(AUFGABENSTELLUNG) Die folgenden Zeilen aller Datensätze unverändert ausgeben. Die Bilder werden dabei nicht übernommen.

(EXTRAHIERTE ANGABEN)

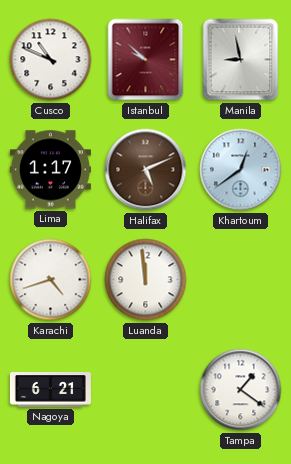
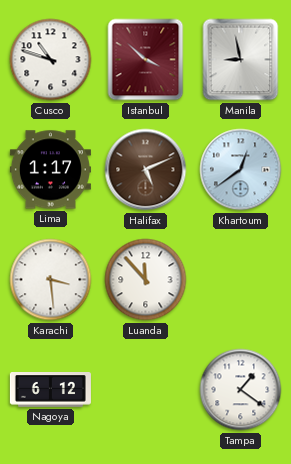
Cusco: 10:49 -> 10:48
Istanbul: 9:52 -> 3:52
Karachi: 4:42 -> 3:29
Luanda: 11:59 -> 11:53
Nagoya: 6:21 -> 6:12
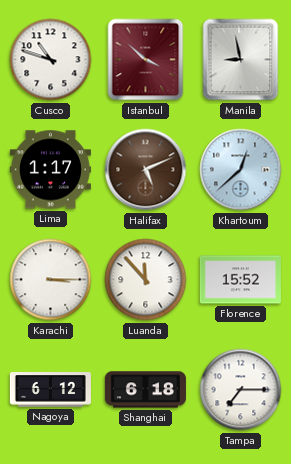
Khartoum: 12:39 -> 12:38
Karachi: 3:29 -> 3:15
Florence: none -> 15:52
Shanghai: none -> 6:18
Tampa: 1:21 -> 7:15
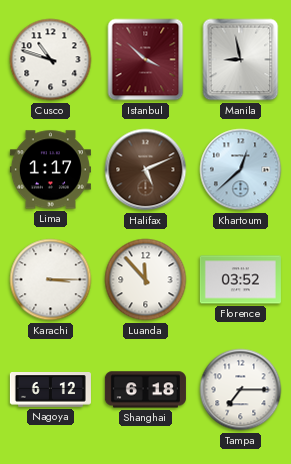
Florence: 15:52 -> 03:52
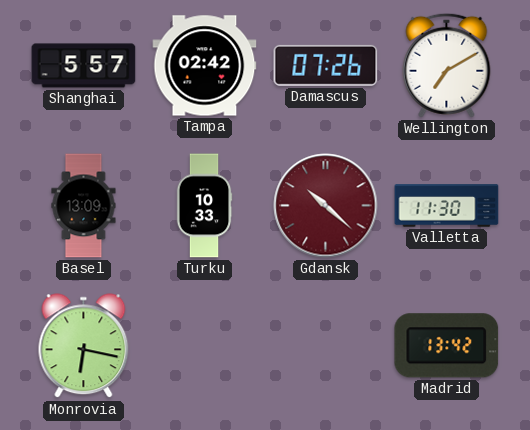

(ERGEBNIS)
Cusco: 10:49 -> 10:48
Istanbul: 9:52 -> 3:52
Karachi: 4:42 -> 3:29
Luanda: 11:59 -> 11:53
Nagoya: 6:21 -> 6:12
Khartoum: 12:39 -> 12:38
Karachi: 3:29 -> 3:15
Florence: none -> 15:52
Shanghai: none -> 6:18
Tampa: 1:21 -> 7:15
Florence: 15:52 -> 03:52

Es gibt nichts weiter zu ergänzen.